Task prompt:
Please repeat the data exactly. Any picture in it stays out.

Given data:
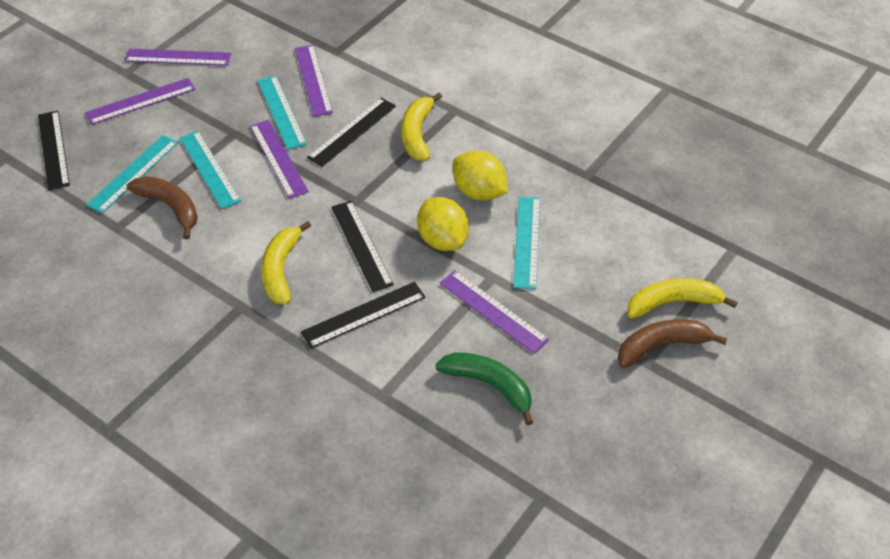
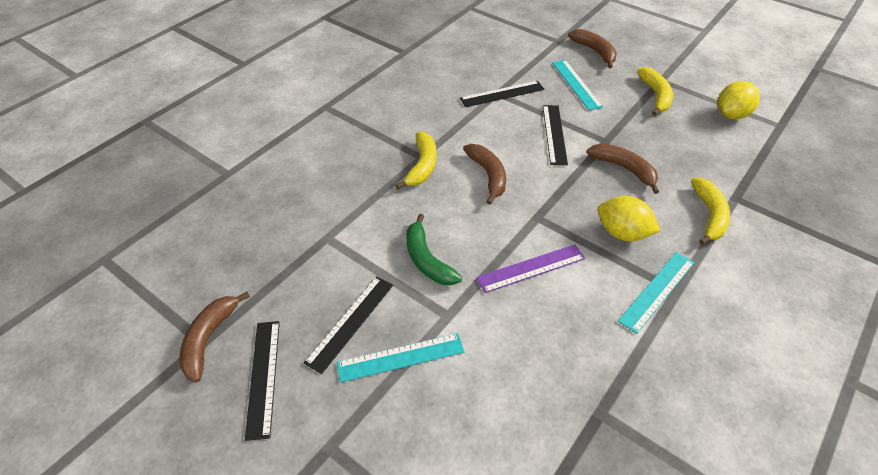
brown banana: 2 -> 4
purple ruler: 5 -> 1
turquoise ruler: 4 -> 3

Completed exercise:
brown banana: 2 -> 4
purple ruler: 5 -> 1
turquoise ruler: 4 -> 3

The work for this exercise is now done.